▼
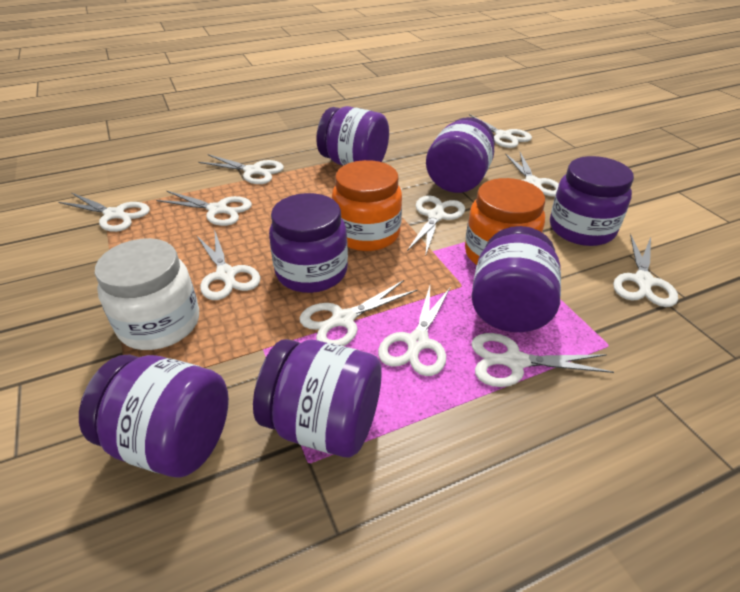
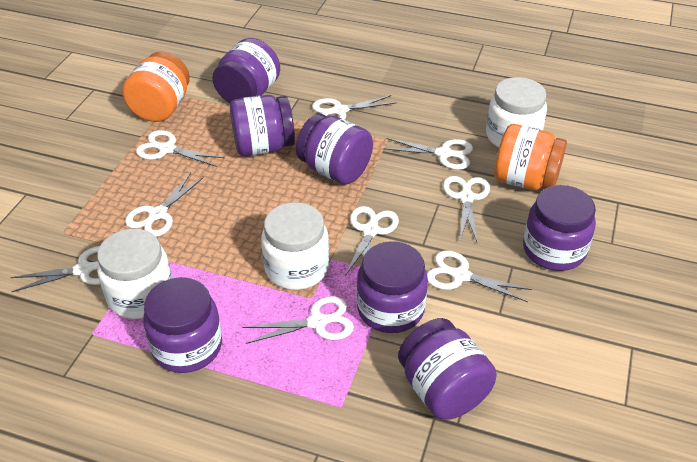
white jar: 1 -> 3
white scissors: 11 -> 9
▲
▼
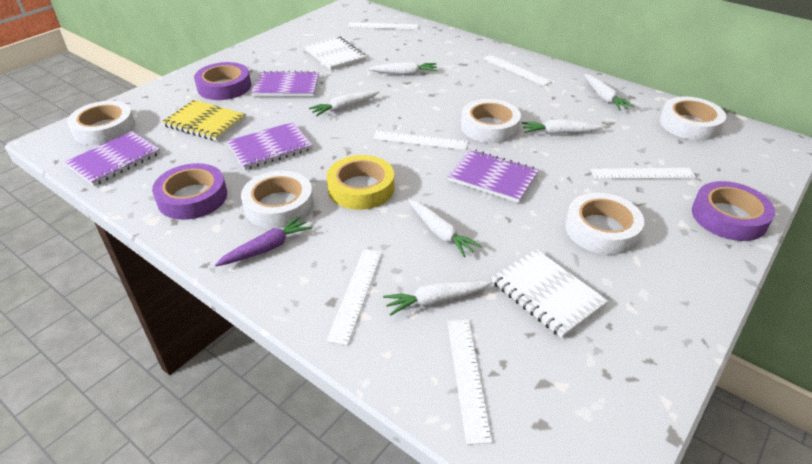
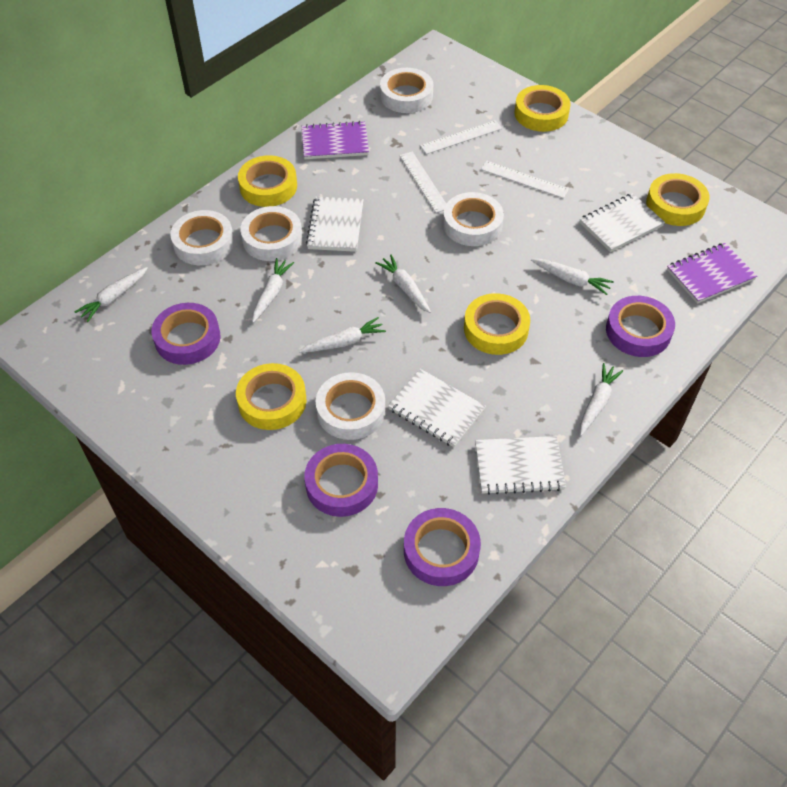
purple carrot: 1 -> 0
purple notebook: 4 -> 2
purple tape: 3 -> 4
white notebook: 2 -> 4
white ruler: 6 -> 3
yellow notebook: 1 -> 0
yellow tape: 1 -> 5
▲
▼
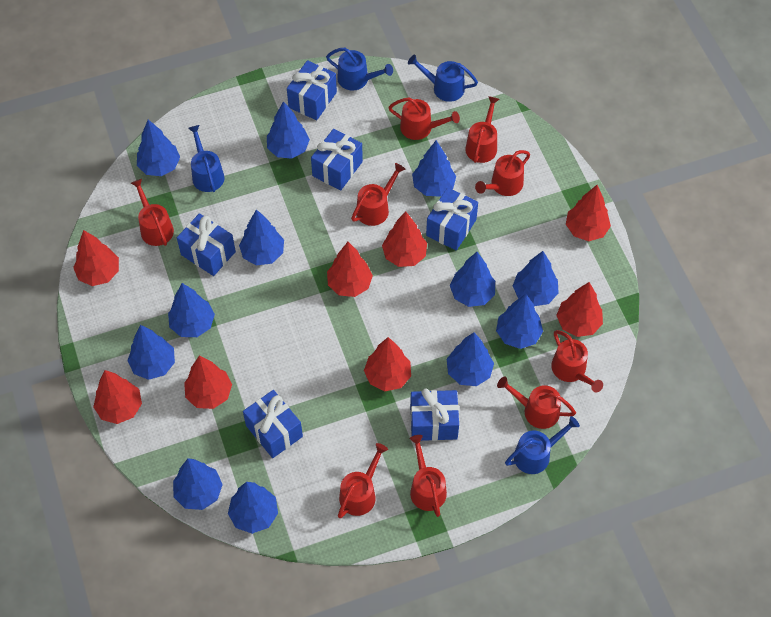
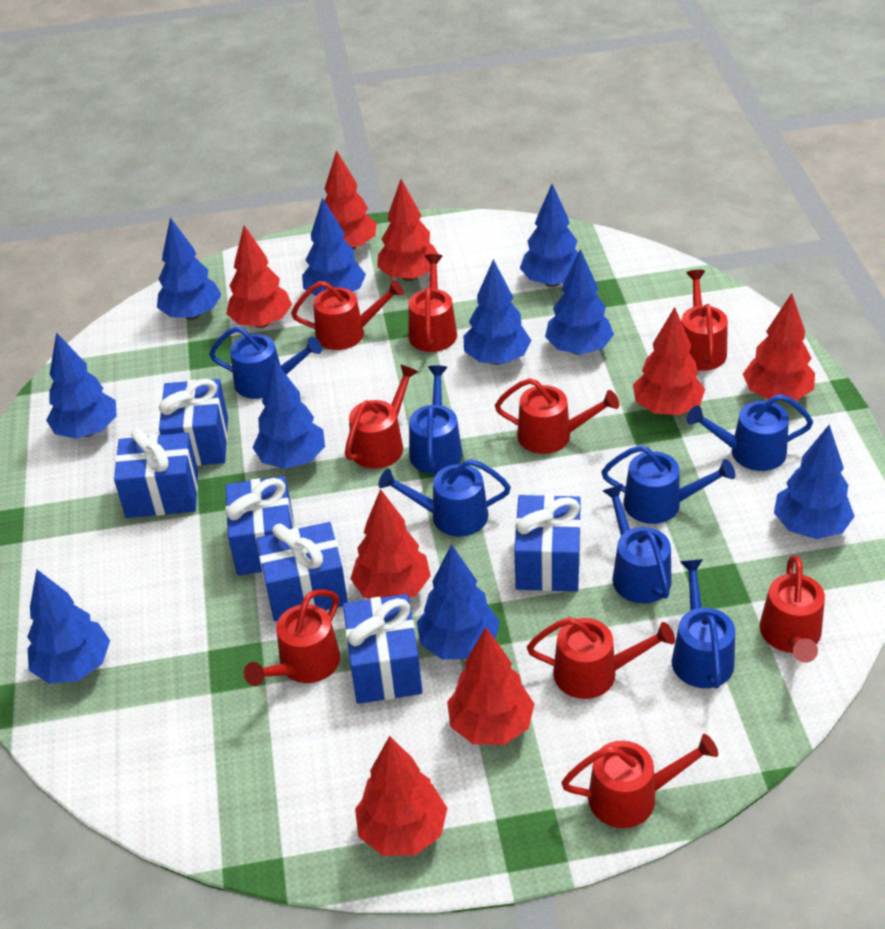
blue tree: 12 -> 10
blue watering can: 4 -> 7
▲
Work order:
Among the entries above, the line containing "white ruler: 6 -> 3", the line containing "yellow tape: 1 -> 5", and all lines between them are to be restated word for word; nothing else belongs in the reply.

Solution for this exercise:
white ruler: 6 -> 3
yellow notebook: 1 -> 0
yellow tape: 1 -> 5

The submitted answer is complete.